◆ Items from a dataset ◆
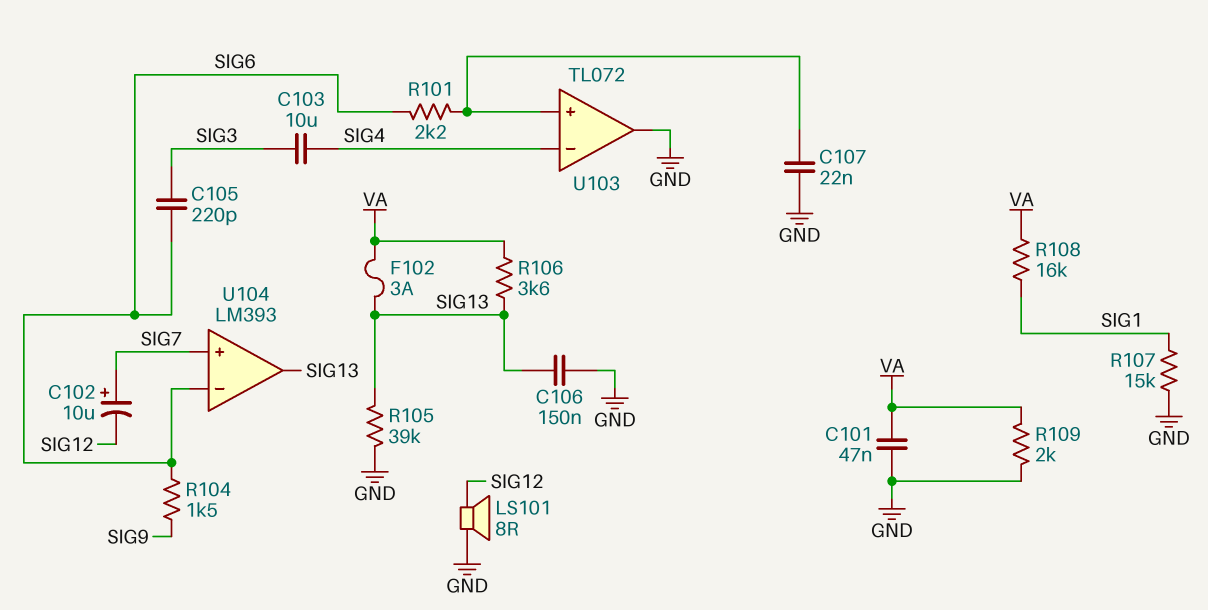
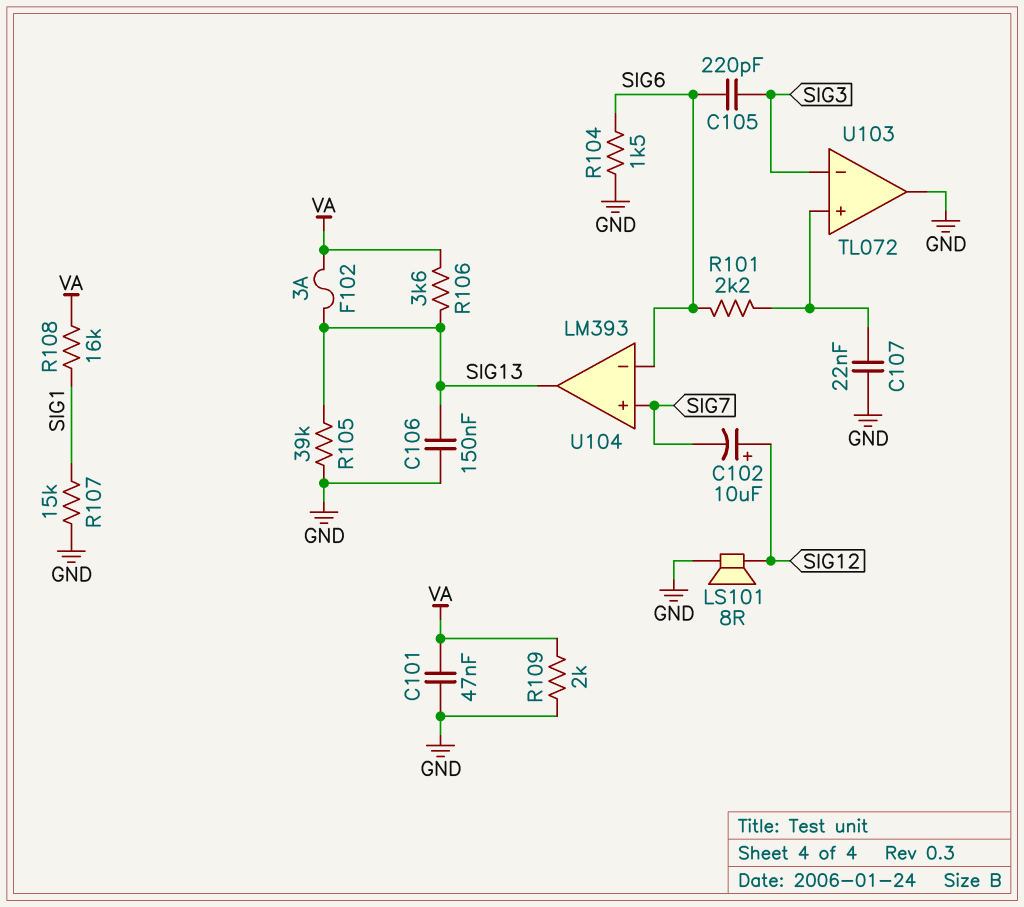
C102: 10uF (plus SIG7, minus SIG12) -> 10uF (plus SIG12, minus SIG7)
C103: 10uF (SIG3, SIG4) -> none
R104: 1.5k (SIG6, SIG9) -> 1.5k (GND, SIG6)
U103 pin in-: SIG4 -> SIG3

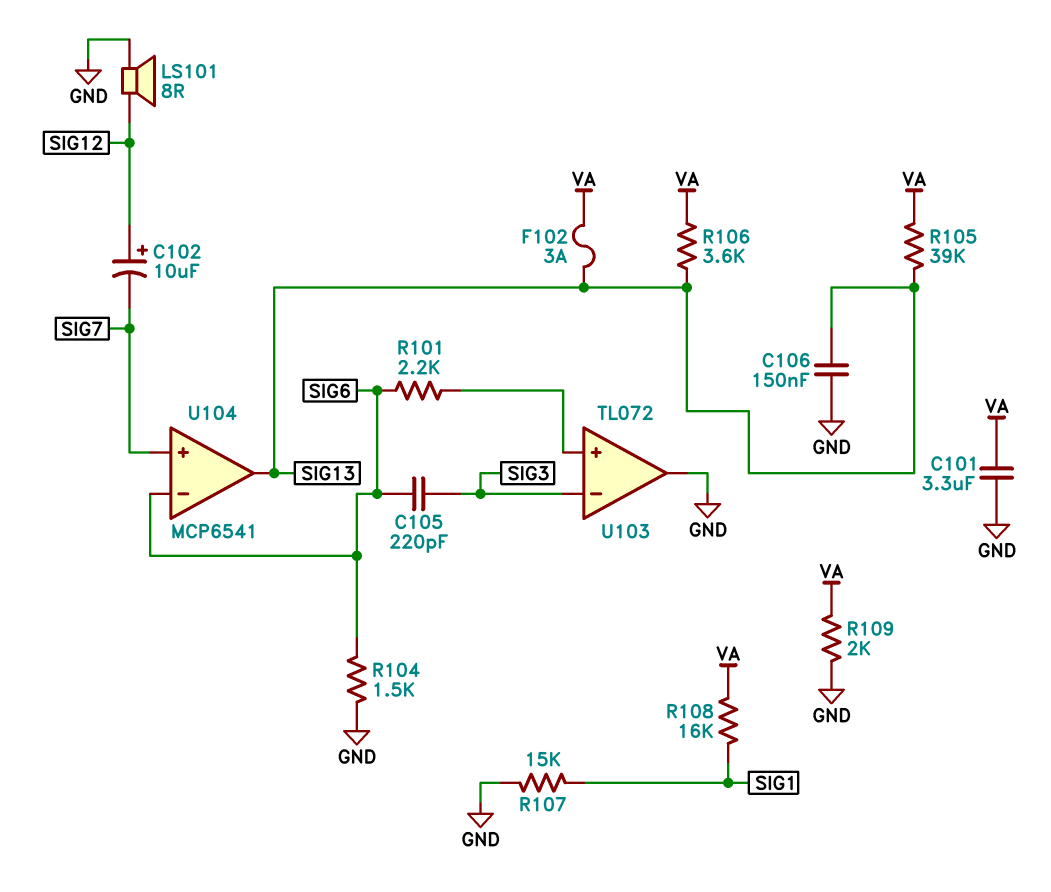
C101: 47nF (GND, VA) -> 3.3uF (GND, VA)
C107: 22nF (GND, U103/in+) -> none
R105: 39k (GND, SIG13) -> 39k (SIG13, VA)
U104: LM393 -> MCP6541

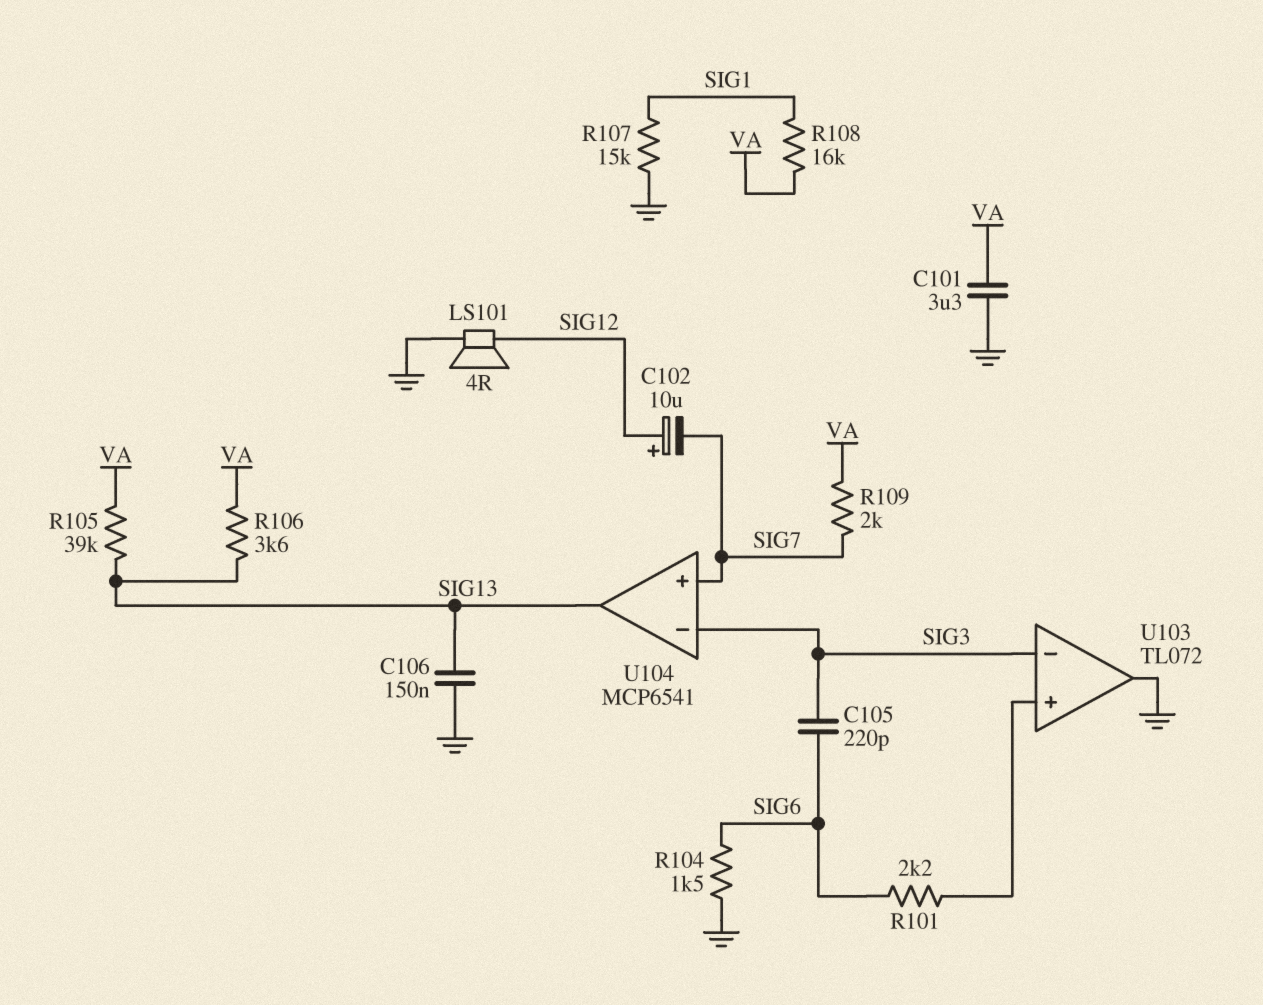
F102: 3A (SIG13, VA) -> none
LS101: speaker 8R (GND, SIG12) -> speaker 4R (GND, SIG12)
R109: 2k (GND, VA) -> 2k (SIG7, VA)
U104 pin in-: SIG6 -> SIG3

◆ Problem statement ◆
I would like you to retype exactly the lines running from the one containing "R105: 39k (GND, SIG13) -> 39k (SIG13, VA)" to the last line of the entries, both included, leaving all pictures out.

◆ Exercise response ◆
R105: 39k (GND, SIG13) -> 39k (SIG13, VA)
U104: LM393 -> MCP6541

F102: 3A (SIG13, VA) -> none
LS101: speaker 8R (GND, SIG12) -> speaker 4R (GND, SIG12)
R109: 2k (GND, VA) -> 2k (SIG7, VA)
U104 pin in-: SIG6 -> SIG3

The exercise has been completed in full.